:: The data

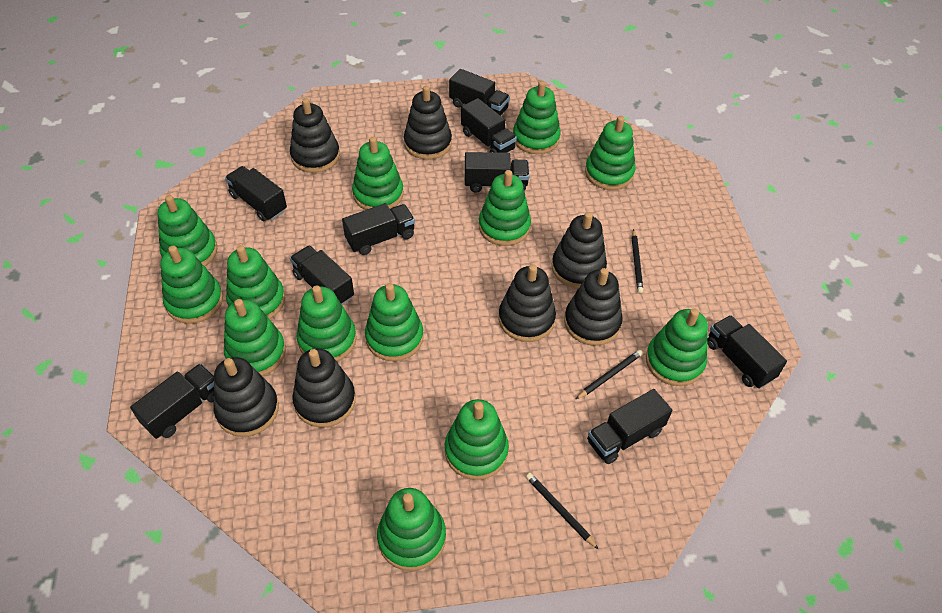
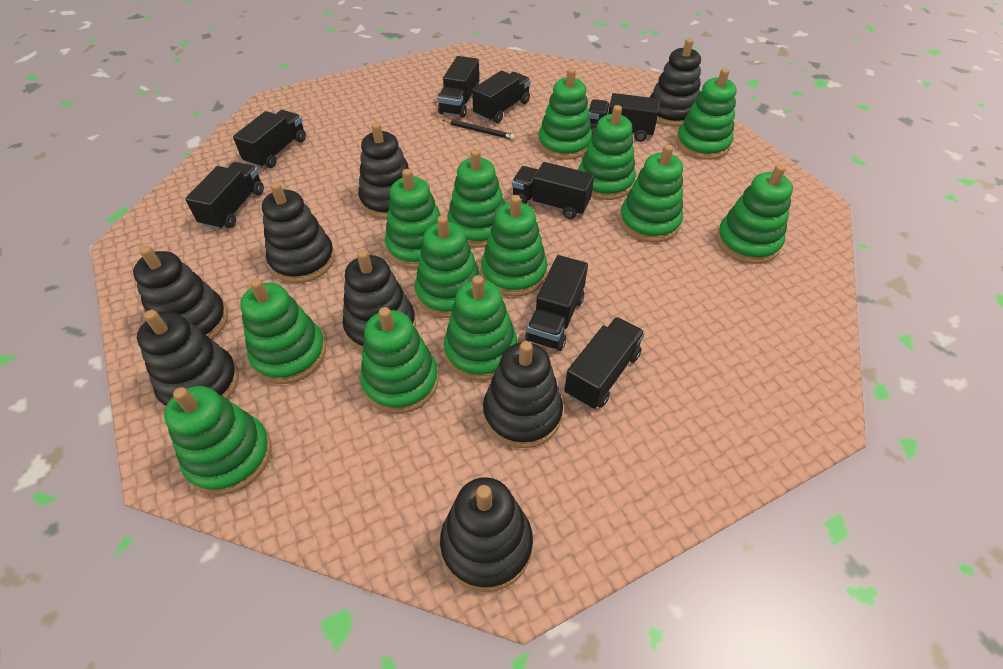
black pencil: 3 -> 1
black stacking toy: 7 -> 8
black truck: 9 -> 8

::::

_Aim of the task_. Print the data word for word and omit the pictures.

_Answer to the problem_.
black pencil: 3 -> 1
black stacking toy: 7 -> 8
black truck: 9 -> 8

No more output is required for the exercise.